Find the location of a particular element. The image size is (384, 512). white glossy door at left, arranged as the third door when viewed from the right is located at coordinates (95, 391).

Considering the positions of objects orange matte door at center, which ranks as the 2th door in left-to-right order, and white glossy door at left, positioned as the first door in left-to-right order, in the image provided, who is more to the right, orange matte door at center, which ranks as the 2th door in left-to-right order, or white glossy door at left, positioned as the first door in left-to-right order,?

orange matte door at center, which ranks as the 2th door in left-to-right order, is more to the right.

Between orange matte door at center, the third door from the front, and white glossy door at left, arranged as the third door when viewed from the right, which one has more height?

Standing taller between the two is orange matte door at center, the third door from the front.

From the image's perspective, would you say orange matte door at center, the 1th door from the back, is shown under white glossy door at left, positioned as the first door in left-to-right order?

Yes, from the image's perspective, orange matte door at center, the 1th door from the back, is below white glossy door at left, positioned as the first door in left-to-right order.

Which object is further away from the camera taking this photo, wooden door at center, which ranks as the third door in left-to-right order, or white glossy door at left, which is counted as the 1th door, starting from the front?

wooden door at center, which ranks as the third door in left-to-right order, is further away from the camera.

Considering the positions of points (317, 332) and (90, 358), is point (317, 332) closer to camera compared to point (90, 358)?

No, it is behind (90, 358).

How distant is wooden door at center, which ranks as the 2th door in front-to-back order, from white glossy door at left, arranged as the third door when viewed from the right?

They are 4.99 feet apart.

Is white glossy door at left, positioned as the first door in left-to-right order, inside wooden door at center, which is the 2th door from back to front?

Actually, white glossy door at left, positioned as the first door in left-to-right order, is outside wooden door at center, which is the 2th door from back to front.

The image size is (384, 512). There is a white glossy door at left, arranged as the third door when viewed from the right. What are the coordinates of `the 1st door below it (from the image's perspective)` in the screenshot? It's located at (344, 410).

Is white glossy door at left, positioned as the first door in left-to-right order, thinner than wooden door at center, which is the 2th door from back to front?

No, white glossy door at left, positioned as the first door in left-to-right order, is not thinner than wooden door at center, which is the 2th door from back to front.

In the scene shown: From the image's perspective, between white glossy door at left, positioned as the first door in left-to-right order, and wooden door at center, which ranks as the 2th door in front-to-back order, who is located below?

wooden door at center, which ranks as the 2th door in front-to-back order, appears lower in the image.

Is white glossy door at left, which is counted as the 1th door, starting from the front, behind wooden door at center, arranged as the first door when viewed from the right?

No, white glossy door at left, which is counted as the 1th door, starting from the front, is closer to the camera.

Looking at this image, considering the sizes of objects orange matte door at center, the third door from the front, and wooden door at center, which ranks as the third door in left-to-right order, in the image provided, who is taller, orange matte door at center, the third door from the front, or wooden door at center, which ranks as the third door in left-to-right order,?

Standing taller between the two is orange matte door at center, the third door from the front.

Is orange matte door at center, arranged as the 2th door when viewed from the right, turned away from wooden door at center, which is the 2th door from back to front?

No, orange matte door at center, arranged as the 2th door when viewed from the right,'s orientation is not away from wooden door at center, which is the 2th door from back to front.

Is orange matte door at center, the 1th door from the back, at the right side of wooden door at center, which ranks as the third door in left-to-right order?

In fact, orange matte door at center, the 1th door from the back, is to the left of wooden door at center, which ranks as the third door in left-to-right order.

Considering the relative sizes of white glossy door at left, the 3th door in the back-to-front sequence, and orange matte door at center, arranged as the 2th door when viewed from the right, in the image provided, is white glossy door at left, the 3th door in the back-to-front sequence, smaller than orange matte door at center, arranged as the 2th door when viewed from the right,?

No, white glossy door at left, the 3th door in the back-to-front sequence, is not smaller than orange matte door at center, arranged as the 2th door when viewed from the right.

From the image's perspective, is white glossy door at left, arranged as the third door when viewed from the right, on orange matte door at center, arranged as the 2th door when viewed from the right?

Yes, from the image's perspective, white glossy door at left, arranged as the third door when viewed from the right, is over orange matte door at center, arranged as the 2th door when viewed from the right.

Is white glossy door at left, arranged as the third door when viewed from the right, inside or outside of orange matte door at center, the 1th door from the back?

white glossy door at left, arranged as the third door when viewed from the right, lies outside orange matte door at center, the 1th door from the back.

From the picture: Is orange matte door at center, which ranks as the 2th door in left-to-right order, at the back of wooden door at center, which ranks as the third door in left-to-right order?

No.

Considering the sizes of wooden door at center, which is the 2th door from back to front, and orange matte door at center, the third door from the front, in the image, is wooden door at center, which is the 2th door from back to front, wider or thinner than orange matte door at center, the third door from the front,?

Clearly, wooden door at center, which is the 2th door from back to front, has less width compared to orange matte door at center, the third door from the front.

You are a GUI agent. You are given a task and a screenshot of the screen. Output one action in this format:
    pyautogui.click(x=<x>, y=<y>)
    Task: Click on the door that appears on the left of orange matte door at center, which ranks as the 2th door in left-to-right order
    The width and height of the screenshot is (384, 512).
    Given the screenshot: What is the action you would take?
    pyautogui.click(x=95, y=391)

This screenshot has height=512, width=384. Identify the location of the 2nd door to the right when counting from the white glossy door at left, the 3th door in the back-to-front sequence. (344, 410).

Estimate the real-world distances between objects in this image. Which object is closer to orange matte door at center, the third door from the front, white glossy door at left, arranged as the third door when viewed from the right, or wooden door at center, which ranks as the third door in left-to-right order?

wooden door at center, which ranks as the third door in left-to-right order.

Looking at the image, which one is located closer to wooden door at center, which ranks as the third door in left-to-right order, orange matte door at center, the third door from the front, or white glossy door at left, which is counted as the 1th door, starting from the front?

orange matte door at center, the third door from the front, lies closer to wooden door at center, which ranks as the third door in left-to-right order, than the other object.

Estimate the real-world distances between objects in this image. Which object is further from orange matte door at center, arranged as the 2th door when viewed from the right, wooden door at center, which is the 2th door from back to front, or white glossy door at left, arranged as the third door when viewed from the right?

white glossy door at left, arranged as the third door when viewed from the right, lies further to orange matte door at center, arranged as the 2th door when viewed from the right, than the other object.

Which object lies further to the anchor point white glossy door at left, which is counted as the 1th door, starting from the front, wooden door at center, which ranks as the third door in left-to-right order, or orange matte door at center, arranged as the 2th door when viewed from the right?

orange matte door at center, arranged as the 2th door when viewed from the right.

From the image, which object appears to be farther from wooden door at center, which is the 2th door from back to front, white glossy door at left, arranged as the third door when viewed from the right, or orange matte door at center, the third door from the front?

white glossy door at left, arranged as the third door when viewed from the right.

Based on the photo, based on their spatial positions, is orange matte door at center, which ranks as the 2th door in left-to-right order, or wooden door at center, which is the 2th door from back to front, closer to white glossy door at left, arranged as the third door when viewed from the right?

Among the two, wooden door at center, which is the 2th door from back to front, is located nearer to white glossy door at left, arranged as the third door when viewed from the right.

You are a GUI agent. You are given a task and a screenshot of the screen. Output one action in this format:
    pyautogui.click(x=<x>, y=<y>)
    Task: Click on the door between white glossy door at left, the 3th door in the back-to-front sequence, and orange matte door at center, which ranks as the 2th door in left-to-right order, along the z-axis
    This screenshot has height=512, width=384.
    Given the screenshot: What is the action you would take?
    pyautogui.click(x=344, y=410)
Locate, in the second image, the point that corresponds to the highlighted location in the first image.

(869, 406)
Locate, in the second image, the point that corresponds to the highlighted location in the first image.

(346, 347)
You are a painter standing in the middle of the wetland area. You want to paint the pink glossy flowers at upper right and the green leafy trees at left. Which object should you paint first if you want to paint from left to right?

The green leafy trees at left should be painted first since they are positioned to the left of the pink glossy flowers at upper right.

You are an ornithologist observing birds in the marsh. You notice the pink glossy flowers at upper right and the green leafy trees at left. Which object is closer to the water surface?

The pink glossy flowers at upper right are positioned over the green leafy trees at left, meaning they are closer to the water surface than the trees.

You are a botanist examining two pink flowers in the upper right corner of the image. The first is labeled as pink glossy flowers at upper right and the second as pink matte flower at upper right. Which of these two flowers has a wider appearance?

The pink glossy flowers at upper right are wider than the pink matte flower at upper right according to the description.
########################################
▶ _Prompt_: Copy out the lines of the records word for word, starting with the line that contains "Considering the positions of objects" and continuing through the line that contains "From the image's perspective, would".

▶ _Expected output_:
Considering the positions of objects orange matte door at center, which ranks as the 2th door in left-to-right order, and white glossy door at left, positioned as the first door in left-to-right order, in the image provided, who is more to the right, orange matte door at center, which ranks as the 2th door in left-to-right order, or white glossy door at left, positioned as the first door in left-to-right order,?

orange matte door at center, which ranks as the 2th door in left-to-right order, is more to the right.

Between orange matte door at center, the third door from the front, and white glossy door at left, arranged as the third door when viewed from the right, which one has more height?

Standing taller between the two is orange matte door at center, the third door from the front.

From the image's perspective, would you say orange matte door at center, the 1th door from the back, is shown under white glossy door at left, positioned as the first door in left-to-right order?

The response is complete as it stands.